*** Opening Material provided ***
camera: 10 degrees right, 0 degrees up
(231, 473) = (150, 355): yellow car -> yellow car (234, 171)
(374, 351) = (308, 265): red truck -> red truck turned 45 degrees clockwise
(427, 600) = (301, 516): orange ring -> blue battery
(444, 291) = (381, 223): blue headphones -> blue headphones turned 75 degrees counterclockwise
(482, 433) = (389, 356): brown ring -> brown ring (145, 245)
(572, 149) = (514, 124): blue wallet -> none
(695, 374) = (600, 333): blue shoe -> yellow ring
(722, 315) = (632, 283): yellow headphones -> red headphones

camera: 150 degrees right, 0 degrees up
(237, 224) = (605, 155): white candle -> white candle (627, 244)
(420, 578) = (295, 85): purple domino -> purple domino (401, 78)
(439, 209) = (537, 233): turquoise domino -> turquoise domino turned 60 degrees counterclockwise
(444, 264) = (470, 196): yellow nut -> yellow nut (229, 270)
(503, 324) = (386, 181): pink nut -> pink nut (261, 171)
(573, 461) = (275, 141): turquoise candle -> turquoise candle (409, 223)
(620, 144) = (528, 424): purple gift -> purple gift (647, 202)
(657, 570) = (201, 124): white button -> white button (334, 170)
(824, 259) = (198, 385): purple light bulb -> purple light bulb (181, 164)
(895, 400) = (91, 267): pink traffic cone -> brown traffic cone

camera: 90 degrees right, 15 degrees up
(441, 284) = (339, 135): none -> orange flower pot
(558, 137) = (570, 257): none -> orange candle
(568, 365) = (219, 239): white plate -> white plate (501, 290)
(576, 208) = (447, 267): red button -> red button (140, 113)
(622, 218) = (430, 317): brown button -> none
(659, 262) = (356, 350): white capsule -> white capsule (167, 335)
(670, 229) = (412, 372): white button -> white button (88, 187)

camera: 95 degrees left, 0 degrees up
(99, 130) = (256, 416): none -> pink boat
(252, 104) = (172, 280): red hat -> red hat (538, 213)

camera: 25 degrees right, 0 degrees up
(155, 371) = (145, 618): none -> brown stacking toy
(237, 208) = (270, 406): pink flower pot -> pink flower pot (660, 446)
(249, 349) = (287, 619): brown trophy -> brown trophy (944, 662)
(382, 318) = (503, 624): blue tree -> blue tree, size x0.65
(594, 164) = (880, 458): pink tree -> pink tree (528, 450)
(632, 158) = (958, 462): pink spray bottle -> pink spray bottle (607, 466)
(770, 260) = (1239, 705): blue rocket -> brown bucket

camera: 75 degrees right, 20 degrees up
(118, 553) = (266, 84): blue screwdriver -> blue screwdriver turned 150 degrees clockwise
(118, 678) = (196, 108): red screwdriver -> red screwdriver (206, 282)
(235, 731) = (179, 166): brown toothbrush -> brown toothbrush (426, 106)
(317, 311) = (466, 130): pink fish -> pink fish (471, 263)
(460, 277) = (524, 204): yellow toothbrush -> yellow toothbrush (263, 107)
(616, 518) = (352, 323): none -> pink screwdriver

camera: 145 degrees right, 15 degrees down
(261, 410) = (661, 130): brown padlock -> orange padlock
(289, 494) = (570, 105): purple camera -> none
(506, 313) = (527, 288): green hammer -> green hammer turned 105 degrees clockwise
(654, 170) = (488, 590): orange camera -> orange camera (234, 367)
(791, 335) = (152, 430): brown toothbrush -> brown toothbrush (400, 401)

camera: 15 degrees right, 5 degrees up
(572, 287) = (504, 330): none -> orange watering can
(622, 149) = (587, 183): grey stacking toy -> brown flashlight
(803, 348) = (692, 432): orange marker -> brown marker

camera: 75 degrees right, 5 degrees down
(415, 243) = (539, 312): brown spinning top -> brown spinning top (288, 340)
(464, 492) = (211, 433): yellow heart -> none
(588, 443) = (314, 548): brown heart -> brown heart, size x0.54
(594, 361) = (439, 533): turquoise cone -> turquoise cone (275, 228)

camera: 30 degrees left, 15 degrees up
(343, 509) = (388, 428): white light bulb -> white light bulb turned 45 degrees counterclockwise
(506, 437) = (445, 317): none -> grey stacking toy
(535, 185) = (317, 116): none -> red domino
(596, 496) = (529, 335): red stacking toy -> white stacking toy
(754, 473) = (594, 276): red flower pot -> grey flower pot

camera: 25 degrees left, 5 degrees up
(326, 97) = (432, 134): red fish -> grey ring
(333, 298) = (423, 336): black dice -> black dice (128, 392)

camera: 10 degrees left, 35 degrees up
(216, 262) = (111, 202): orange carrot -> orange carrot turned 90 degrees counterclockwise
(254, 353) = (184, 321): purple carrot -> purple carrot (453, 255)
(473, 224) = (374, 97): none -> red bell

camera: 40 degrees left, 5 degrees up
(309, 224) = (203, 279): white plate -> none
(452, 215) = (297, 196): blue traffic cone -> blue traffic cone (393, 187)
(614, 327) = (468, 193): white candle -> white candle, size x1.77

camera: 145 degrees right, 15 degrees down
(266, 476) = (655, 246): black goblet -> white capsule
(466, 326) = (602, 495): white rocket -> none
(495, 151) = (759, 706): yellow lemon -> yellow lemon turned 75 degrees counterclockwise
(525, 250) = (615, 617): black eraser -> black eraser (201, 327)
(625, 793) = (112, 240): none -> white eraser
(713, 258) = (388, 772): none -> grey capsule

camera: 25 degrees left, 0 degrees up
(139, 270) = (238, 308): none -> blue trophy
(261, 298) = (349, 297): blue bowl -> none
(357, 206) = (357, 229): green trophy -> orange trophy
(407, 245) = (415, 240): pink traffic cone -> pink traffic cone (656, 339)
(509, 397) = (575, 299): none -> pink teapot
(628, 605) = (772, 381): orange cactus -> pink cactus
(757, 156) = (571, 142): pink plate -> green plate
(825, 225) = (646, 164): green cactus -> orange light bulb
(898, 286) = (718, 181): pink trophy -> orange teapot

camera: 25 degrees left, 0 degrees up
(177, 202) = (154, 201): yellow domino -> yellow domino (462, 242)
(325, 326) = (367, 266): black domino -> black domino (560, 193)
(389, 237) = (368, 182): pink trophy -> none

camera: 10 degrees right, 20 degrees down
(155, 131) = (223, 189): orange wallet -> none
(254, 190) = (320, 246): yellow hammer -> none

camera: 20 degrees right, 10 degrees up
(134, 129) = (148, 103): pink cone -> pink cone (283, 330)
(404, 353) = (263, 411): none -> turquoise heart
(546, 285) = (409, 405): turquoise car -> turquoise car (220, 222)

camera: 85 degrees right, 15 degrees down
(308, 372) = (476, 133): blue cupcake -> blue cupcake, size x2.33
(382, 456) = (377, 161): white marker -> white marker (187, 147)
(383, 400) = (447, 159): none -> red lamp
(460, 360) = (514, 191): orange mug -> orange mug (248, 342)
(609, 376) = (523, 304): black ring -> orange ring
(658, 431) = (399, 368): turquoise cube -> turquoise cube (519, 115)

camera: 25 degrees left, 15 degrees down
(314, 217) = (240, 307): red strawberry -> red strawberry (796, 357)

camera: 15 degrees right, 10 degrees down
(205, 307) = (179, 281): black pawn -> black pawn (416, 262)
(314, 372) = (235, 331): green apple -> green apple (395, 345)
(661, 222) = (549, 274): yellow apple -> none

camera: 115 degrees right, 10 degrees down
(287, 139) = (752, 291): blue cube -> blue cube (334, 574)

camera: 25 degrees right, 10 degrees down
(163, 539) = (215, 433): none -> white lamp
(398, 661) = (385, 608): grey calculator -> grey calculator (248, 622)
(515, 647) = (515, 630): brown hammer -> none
*** Closing Material provided ***
### Exercise directions
Once the line with "(770, 260) = (1239, 705): blue" is found in the records above, print exactly that line and every line after it through the line with "(452, 215) = (297, 196): blue".

### Result of the task
(770, 260) = (1239, 705): blue rocket -> brown bucket

camera: 75 degrees right, 20 degrees up
(118, 553) = (266, 84): blue screwdriver -> blue screwdriver turned 150 degrees clockwise
(118, 678) = (196, 108): red screwdriver -> red screwdriver (206, 282)
(235, 731) = (179, 166): brown toothbrush -> brown toothbrush (426, 106)
(317, 311) = (466, 130): pink fish -> pink fish (471, 263)
(460, 277) = (524, 204): yellow toothbrush -> yellow toothbrush (263, 107)
(616, 518) = (352, 323): none -> pink screwdriver

camera: 145 degrees right, 15 degrees down
(261, 410) = (661, 130): brown padlock -> orange padlock
(289, 494) = (570, 105): purple camera -> none
(506, 313) = (527, 288): green hammer -> green hammer turned 105 degrees clockwise
(654, 170) = (488, 590): orange camera -> orange camera (234, 367)
(791, 335) = (152, 430): brown toothbrush -> brown toothbrush (400, 401)

camera: 15 degrees right, 5 degrees up
(572, 287) = (504, 330): none -> orange watering can
(622, 149) = (587, 183): grey stacking toy -> brown flashlight
(803, 348) = (692, 432): orange marker -> brown marker

camera: 75 degrees right, 5 degrees down
(415, 243) = (539, 312): brown spinning top -> brown spinning top (288, 340)
(464, 492) = (211, 433): yellow heart -> none
(588, 443) = (314, 548): brown heart -> brown heart, size x0.54
(594, 361) = (439, 533): turquoise cone -> turquoise cone (275, 228)

camera: 30 degrees left, 15 degrees up
(343, 509) = (388, 428): white light bulb -> white light bulb turned 45 degrees counterclockwise
(506, 437) = (445, 317): none -> grey stacking toy
(535, 185) = (317, 116): none -> red domino
(596, 496) = (529, 335): red stacking toy -> white stacking toy
(754, 473) = (594, 276): red flower pot -> grey flower pot

camera: 25 degrees left, 5 degrees up
(326, 97) = (432, 134): red fish -> grey ring
(333, 298) = (423, 336): black dice -> black dice (128, 392)

camera: 10 degrees left, 35 degrees up
(216, 262) = (111, 202): orange carrot -> orange carrot turned 90 degrees counterclockwise
(254, 353) = (184, 321): purple carrot -> purple carrot (453, 255)
(473, 224) = (374, 97): none -> red bell

camera: 40 degrees left, 5 degrees up
(309, 224) = (203, 279): white plate -> none
(452, 215) = (297, 196): blue traffic cone -> blue traffic cone (393, 187)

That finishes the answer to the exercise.